**DATA FOR THE TASK:**

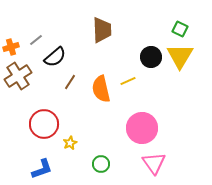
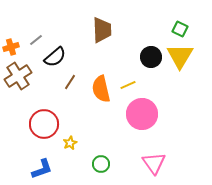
yellow line: moved 4 px down
pink circle: moved 14 px up
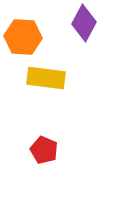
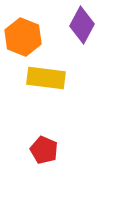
purple diamond: moved 2 px left, 2 px down
orange hexagon: rotated 18 degrees clockwise
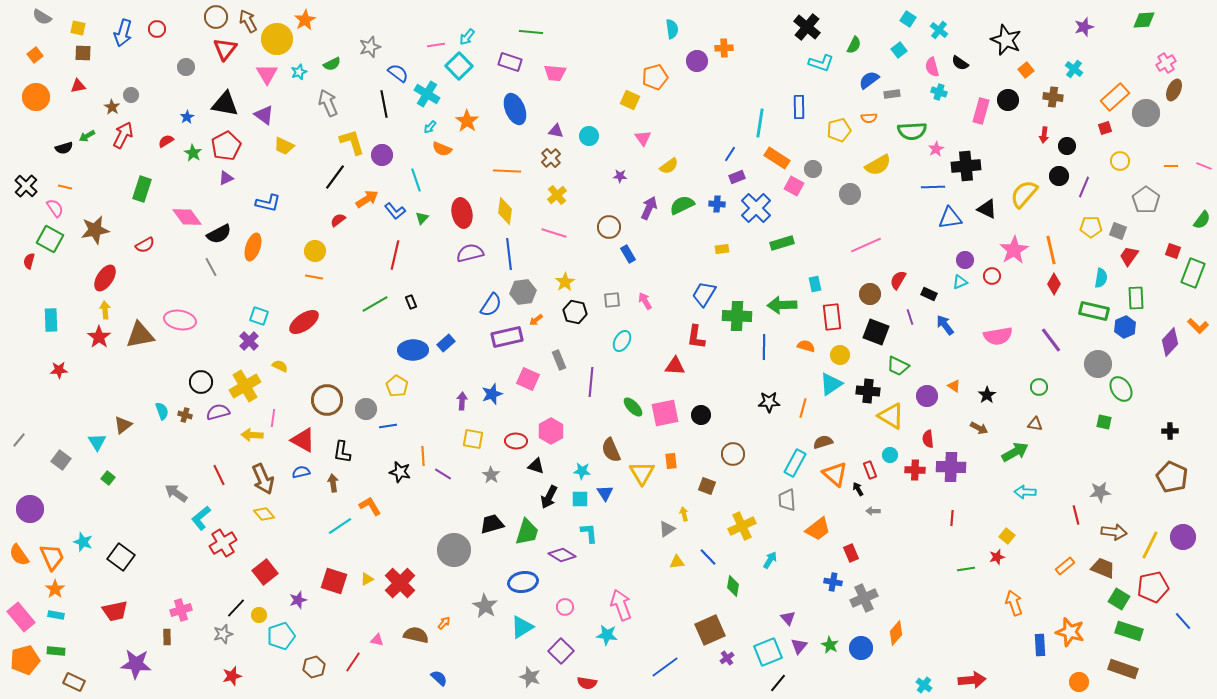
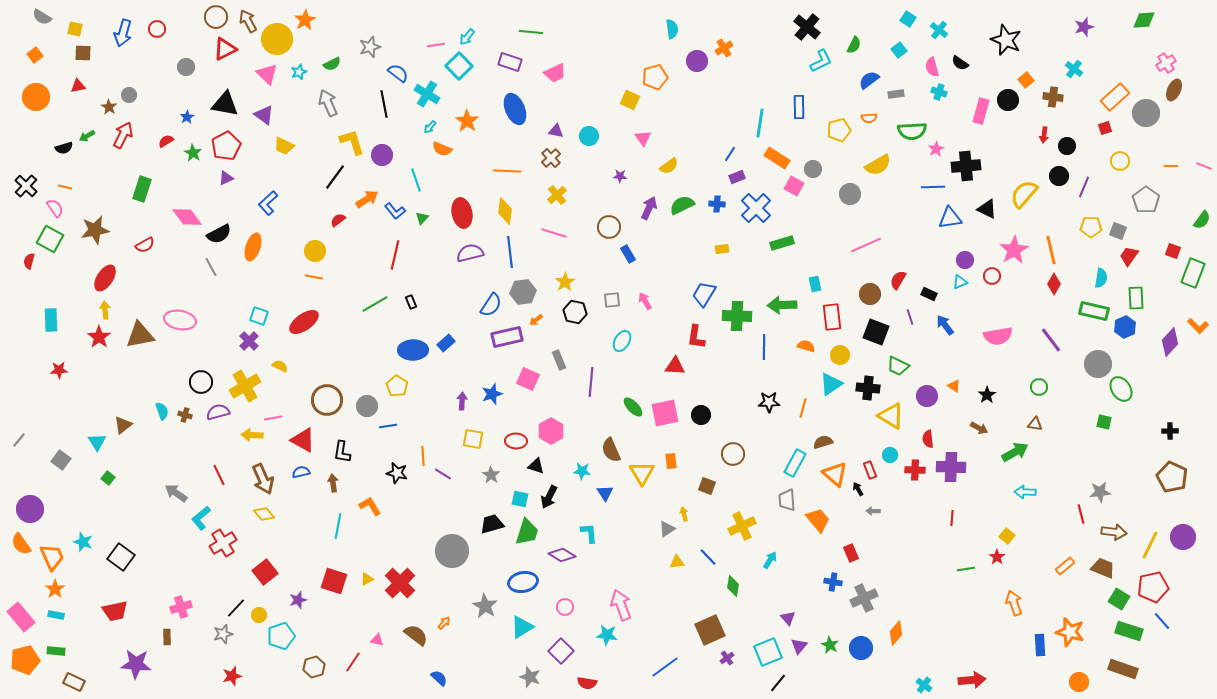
yellow square at (78, 28): moved 3 px left, 1 px down
orange cross at (724, 48): rotated 30 degrees counterclockwise
red triangle at (225, 49): rotated 25 degrees clockwise
cyan L-shape at (821, 63): moved 2 px up; rotated 45 degrees counterclockwise
orange square at (1026, 70): moved 10 px down
pink trapezoid at (555, 73): rotated 30 degrees counterclockwise
pink triangle at (267, 74): rotated 15 degrees counterclockwise
gray rectangle at (892, 94): moved 4 px right
gray circle at (131, 95): moved 2 px left
brown star at (112, 107): moved 3 px left
blue L-shape at (268, 203): rotated 125 degrees clockwise
blue line at (509, 254): moved 1 px right, 2 px up
black cross at (868, 391): moved 3 px up
gray circle at (366, 409): moved 1 px right, 3 px up
pink line at (273, 418): rotated 72 degrees clockwise
black star at (400, 472): moved 3 px left, 1 px down
cyan square at (580, 499): moved 60 px left; rotated 12 degrees clockwise
red line at (1076, 515): moved 5 px right, 1 px up
cyan line at (340, 526): moved 2 px left; rotated 45 degrees counterclockwise
orange trapezoid at (818, 529): moved 9 px up; rotated 92 degrees counterclockwise
gray circle at (454, 550): moved 2 px left, 1 px down
orange semicircle at (19, 555): moved 2 px right, 11 px up
red star at (997, 557): rotated 21 degrees counterclockwise
pink cross at (181, 610): moved 3 px up
blue line at (1183, 621): moved 21 px left
brown semicircle at (416, 635): rotated 25 degrees clockwise
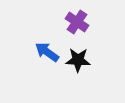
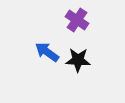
purple cross: moved 2 px up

**ABOUT THIS EXERCISE:**
Only the lines from the line with "blue line at (1183, 621): moved 21 px left" through the end of the entries above, copied exactly and with both ends included, belong in the response; the pictures do not.

**ANSWER SECTION:**
blue line at (1183, 621): moved 21 px left
brown semicircle at (416, 635): rotated 25 degrees clockwise
purple cross: moved 2 px up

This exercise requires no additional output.